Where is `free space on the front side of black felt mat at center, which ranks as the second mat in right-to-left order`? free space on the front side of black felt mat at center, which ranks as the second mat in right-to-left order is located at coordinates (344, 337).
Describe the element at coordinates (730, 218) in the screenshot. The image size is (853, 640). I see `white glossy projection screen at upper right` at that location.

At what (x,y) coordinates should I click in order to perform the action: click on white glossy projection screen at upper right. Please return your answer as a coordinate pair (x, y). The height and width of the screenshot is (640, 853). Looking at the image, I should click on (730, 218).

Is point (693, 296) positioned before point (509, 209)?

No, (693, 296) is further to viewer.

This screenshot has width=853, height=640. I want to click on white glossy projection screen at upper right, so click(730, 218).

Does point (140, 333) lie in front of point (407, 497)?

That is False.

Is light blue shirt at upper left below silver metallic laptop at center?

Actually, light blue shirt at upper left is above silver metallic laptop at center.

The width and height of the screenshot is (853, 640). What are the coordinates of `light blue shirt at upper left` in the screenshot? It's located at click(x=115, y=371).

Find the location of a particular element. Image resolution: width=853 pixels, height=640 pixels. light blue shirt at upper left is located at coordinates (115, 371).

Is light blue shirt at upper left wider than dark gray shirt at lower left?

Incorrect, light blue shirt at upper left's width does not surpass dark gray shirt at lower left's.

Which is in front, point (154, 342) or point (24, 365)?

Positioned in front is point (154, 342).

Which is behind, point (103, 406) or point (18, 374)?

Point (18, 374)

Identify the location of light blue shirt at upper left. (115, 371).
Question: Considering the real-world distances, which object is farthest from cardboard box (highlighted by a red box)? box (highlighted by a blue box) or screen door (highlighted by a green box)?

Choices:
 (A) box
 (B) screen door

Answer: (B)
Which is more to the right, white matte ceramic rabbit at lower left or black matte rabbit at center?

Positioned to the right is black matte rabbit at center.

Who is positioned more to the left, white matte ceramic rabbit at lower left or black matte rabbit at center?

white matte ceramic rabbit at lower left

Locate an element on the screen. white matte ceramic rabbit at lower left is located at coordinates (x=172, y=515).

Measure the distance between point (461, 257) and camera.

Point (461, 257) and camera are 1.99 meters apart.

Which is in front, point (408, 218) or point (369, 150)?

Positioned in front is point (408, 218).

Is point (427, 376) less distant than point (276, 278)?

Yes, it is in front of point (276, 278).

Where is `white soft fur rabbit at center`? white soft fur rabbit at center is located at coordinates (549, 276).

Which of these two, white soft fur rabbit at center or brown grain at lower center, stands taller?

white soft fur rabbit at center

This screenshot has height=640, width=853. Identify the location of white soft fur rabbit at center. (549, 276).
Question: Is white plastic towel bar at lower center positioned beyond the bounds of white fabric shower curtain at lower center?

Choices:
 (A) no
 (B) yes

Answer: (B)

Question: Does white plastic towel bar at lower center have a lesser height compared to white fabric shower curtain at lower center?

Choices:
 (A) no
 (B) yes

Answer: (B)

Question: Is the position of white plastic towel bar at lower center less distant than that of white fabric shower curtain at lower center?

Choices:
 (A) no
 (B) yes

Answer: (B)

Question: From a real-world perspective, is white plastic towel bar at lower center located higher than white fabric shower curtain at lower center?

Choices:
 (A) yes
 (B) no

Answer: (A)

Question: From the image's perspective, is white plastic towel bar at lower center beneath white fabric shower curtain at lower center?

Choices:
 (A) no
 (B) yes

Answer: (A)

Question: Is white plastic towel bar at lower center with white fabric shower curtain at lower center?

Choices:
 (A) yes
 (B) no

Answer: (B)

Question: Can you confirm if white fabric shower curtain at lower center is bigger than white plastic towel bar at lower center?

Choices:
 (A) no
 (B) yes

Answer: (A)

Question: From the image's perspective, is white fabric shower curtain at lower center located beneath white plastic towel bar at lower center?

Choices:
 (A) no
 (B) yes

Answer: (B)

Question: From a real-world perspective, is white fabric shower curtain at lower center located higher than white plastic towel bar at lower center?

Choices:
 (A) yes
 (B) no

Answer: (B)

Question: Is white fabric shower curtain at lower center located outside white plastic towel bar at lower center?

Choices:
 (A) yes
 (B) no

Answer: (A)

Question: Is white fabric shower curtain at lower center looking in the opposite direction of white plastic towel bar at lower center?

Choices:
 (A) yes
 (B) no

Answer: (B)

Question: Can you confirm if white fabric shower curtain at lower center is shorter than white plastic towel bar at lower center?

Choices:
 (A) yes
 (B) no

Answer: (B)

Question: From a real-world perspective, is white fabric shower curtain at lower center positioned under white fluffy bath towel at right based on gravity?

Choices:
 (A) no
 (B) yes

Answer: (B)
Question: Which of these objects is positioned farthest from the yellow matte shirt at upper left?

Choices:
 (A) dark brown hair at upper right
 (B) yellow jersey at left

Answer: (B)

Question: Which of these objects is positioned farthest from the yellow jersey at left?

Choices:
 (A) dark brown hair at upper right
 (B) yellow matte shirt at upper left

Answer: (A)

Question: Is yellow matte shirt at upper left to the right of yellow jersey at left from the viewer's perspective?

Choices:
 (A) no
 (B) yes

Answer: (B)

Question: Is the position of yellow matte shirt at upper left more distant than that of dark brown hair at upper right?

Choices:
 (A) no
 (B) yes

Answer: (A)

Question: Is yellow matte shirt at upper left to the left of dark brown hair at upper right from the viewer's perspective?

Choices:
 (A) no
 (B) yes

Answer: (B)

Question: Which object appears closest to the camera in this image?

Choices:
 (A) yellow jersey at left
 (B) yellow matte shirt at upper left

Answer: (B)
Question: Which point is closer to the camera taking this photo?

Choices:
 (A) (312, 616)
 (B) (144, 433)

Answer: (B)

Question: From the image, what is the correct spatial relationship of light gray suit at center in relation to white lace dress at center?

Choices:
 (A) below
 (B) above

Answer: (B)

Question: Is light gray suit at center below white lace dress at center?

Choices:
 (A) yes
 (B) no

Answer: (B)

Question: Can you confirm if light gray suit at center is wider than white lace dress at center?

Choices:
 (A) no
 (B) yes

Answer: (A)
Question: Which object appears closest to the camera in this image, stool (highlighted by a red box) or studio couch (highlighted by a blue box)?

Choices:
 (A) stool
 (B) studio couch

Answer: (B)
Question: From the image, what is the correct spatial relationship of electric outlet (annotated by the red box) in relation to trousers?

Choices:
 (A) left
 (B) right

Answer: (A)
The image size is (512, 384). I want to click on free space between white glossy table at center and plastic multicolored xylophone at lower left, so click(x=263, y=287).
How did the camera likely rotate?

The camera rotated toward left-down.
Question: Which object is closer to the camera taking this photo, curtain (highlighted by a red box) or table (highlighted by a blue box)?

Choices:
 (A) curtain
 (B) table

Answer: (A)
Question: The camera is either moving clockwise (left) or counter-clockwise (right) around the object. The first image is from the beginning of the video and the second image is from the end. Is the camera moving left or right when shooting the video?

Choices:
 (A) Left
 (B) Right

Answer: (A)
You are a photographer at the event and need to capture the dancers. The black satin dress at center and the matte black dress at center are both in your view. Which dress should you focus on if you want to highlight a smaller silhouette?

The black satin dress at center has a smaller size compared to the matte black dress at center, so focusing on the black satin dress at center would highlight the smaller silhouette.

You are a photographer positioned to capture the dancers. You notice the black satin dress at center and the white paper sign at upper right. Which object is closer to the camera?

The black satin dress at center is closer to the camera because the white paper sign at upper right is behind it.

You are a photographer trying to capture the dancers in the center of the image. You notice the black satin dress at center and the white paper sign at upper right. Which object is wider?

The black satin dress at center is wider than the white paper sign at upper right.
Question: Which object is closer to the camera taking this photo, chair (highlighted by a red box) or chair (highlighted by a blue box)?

········

What you will do =
Please return every item above word for word, leaving nothing out and changing nothing.

Solution =
Where is `free space on the front side of black felt mat at center, which ranks as the second mat in right-to-left order`? free space on the front side of black felt mat at center, which ranks as the second mat in right-to-left order is located at coordinates (344, 337).
Describe the element at coordinates (730, 218) in the screenshot. The image size is (853, 640). I see `white glossy projection screen at upper right` at that location.

At what (x,y) coordinates should I click in order to perform the action: click on white glossy projection screen at upper right. Please return your answer as a coordinate pair (x, y). The height and width of the screenshot is (640, 853). Looking at the image, I should click on (730, 218).

Is point (693, 296) positioned before point (509, 209)?

No, (693, 296) is further to viewer.

This screenshot has width=853, height=640. I want to click on white glossy projection screen at upper right, so click(730, 218).

Does point (140, 333) lie in front of point (407, 497)?

That is False.

Is light blue shirt at upper left below silver metallic laptop at center?

Actually, light blue shirt at upper left is above silver metallic laptop at center.

The width and height of the screenshot is (853, 640). What are the coordinates of `light blue shirt at upper left` in the screenshot? It's located at click(x=115, y=371).

Find the location of a particular element. Image resolution: width=853 pixels, height=640 pixels. light blue shirt at upper left is located at coordinates (115, 371).

Is light blue shirt at upper left wider than dark gray shirt at lower left?

Incorrect, light blue shirt at upper left's width does not surpass dark gray shirt at lower left's.

Which is in front, point (154, 342) or point (24, 365)?

Positioned in front is point (154, 342).

Which is behind, point (103, 406) or point (18, 374)?

Point (18, 374)

Identify the location of light blue shirt at upper left. (115, 371).
Question: Considering the real-world distances, which object is farthest from cardboard box (highlighted by a red box)? box (highlighted by a blue box) or screen door (highlighted by a green box)?

Choices:
 (A) box
 (B) screen door

Answer: (B)
Which is more to the right, white matte ceramic rabbit at lower left or black matte rabbit at center?

Positioned to the right is black matte rabbit at center.

Who is positioned more to the left, white matte ceramic rabbit at lower left or black matte rabbit at center?

white matte ceramic rabbit at lower left

Locate an element on the screen. white matte ceramic rabbit at lower left is located at coordinates (x=172, y=515).

Measure the distance between point (461, 257) and camera.

Point (461, 257) and camera are 1.99 meters apart.

Which is in front, point (408, 218) or point (369, 150)?

Positioned in front is point (408, 218).

Is point (427, 376) less distant than point (276, 278)?

Yes, it is in front of point (276, 278).

Where is `white soft fur rabbit at center`? white soft fur rabbit at center is located at coordinates (549, 276).

Which of these two, white soft fur rabbit at center or brown grain at lower center, stands taller?

white soft fur rabbit at center

This screenshot has height=640, width=853. Identify the location of white soft fur rabbit at center. (549, 276).
Question: Is white plastic towel bar at lower center positioned beyond the bounds of white fabric shower curtain at lower center?

Choices:
 (A) no
 (B) yes

Answer: (B)

Question: Does white plastic towel bar at lower center have a lesser height compared to white fabric shower curtain at lower center?

Choices:
 (A) no
 (B) yes

Answer: (B)

Question: Is the position of white plastic towel bar at lower center less distant than that of white fabric shower curtain at lower center?

Choices:
 (A) no
 (B) yes

Answer: (B)

Question: From a real-world perspective, is white plastic towel bar at lower center located higher than white fabric shower curtain at lower center?

Choices:
 (A) yes
 (B) no

Answer: (A)

Question: From the image's perspective, is white plastic towel bar at lower center beneath white fabric shower curtain at lower center?

Choices:
 (A) no
 (B) yes

Answer: (A)

Question: Is white plastic towel bar at lower center with white fabric shower curtain at lower center?

Choices:
 (A) yes
 (B) no

Answer: (B)

Question: Can you confirm if white fabric shower curtain at lower center is bigger than white plastic towel bar at lower center?

Choices:
 (A) no
 (B) yes

Answer: (A)

Question: From the image's perspective, is white fabric shower curtain at lower center located beneath white plastic towel bar at lower center?

Choices:
 (A) no
 (B) yes

Answer: (B)

Question: From a real-world perspective, is white fabric shower curtain at lower center located higher than white plastic towel bar at lower center?

Choices:
 (A) yes
 (B) no

Answer: (B)

Question: Is white fabric shower curtain at lower center located outside white plastic towel bar at lower center?

Choices:
 (A) yes
 (B) no

Answer: (A)

Question: Is white fabric shower curtain at lower center looking in the opposite direction of white plastic towel bar at lower center?

Choices:
 (A) yes
 (B) no

Answer: (B)

Question: Can you confirm if white fabric shower curtain at lower center is shorter than white plastic towel bar at lower center?

Choices:
 (A) yes
 (B) no

Answer: (B)

Question: From a real-world perspective, is white fabric shower curtain at lower center positioned under white fluffy bath towel at right based on gravity?

Choices:
 (A) no
 (B) yes

Answer: (B)
Question: Which of these objects is positioned farthest from the yellow matte shirt at upper left?

Choices:
 (A) dark brown hair at upper right
 (B) yellow jersey at left

Answer: (B)

Question: Which of these objects is positioned farthest from the yellow jersey at left?

Choices:
 (A) dark brown hair at upper right
 (B) yellow matte shirt at upper left

Answer: (A)

Question: Is yellow matte shirt at upper left to the right of yellow jersey at left from the viewer's perspective?

Choices:
 (A) no
 (B) yes

Answer: (B)

Question: Is the position of yellow matte shirt at upper left more distant than that of dark brown hair at upper right?

Choices:
 (A) no
 (B) yes

Answer: (A)

Question: Is yellow matte shirt at upper left to the left of dark brown hair at upper right from the viewer's perspective?

Choices:
 (A) no
 (B) yes

Answer: (B)

Question: Which object appears closest to the camera in this image?

Choices:
 (A) yellow jersey at left
 (B) yellow matte shirt at upper left

Answer: (B)
Question: Which point is closer to the camera taking this photo?

Choices:
 (A) (312, 616)
 (B) (144, 433)

Answer: (B)

Question: From the image, what is the correct spatial relationship of light gray suit at center in relation to white lace dress at center?

Choices:
 (A) below
 (B) above

Answer: (B)

Question: Is light gray suit at center below white lace dress at center?

Choices:
 (A) yes
 (B) no

Answer: (B)

Question: Can you confirm if light gray suit at center is wider than white lace dress at center?

Choices:
 (A) no
 (B) yes

Answer: (A)
Question: Which object appears closest to the camera in this image, stool (highlighted by a red box) or studio couch (highlighted by a blue box)?

Choices:
 (A) stool
 (B) studio couch

Answer: (B)
Question: From the image, what is the correct spatial relationship of electric outlet (annotated by the red box) in relation to trousers?

Choices:
 (A) left
 (B) right

Answer: (A)
The image size is (512, 384). I want to click on free space between white glossy table at center and plastic multicolored xylophone at lower left, so click(x=263, y=287).
How did the camera likely rotate?

The camera rotated toward left-down.
Question: Which object is closer to the camera taking this photo, curtain (highlighted by a red box) or table (highlighted by a blue box)?

Choices:
 (A) curtain
 (B) table

Answer: (A)
Question: The camera is either moving clockwise (left) or counter-clockwise (right) around the object. The first image is from the beginning of the video and the second image is from the end. Is the camera moving left or right when shooting the video?

Choices:
 (A) Left
 (B) Right

Answer: (A)
You are a photographer at the event and need to capture the dancers. The black satin dress at center and the matte black dress at center are both in your view. Which dress should you focus on if you want to highlight a smaller silhouette?

The black satin dress at center has a smaller size compared to the matte black dress at center, so focusing on the black satin dress at center would highlight the smaller silhouette.

You are a photographer positioned to capture the dancers. You notice the black satin dress at center and the white paper sign at upper right. Which object is closer to the camera?

The black satin dress at center is closer to the camera because the white paper sign at upper right is behind it.

You are a photographer trying to capture the dancers in the center of the image. You notice the black satin dress at center and the white paper sign at upper right. Which object is wider?

The black satin dress at center is wider than the white paper sign at upper right.
Question: Which object is closer to the camera taking this photo, chair (highlighted by a red box) or chair (highlighted by a blue box)?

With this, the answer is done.